## Exercise goal
Please copy each line from the entries that contains the string "none".

## Entries supplied
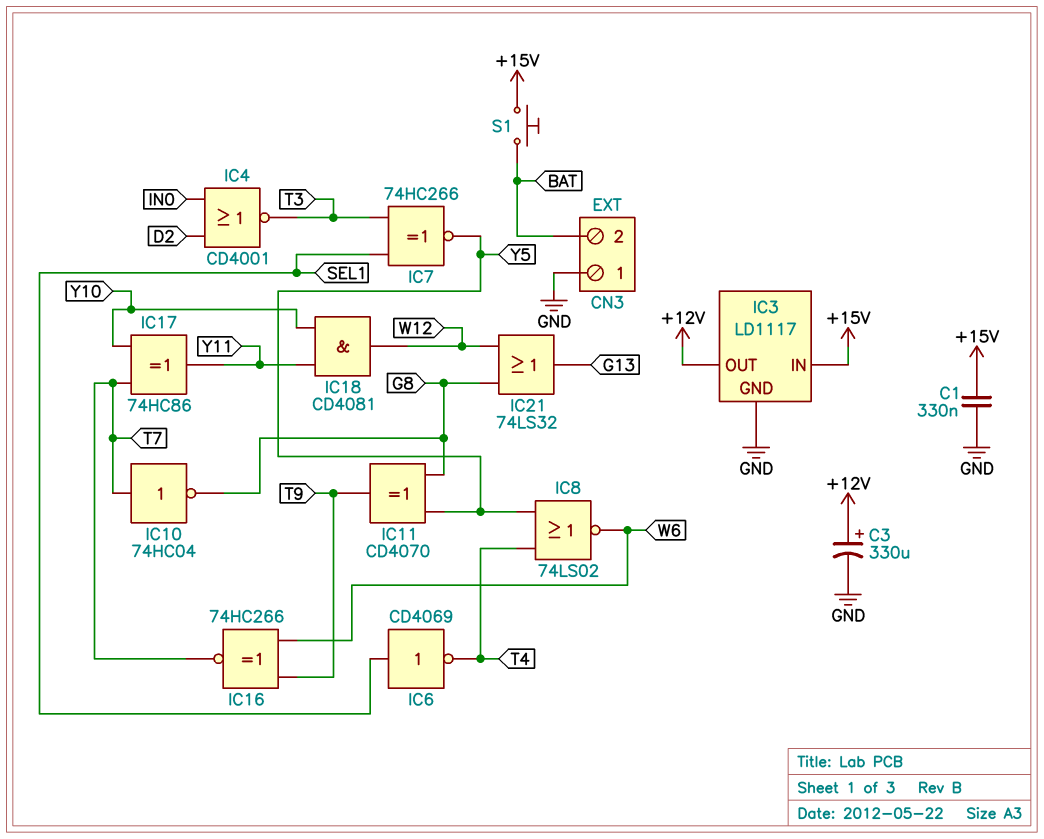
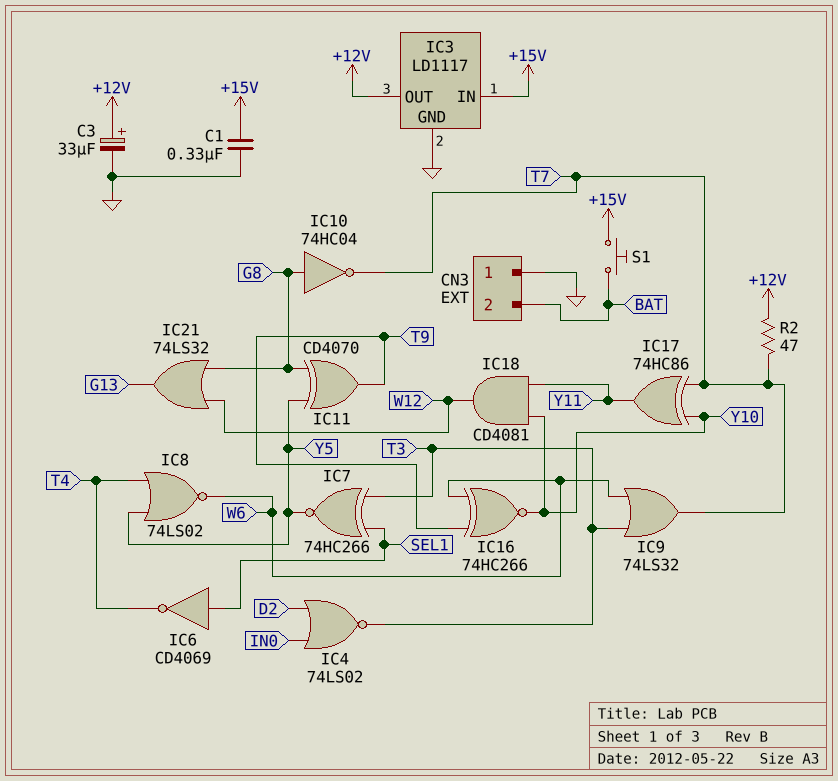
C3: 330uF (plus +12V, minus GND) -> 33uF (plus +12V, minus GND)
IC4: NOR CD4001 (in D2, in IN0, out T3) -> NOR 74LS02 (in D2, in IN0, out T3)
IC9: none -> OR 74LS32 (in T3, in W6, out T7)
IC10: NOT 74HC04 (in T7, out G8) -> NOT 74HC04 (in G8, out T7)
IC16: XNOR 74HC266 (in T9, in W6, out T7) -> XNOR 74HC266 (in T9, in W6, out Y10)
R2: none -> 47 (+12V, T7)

## Answer box
IC9: none -> OR 74LS32 (in T3, in W6, out T7)
R2: none -> 47 (+12V, T7)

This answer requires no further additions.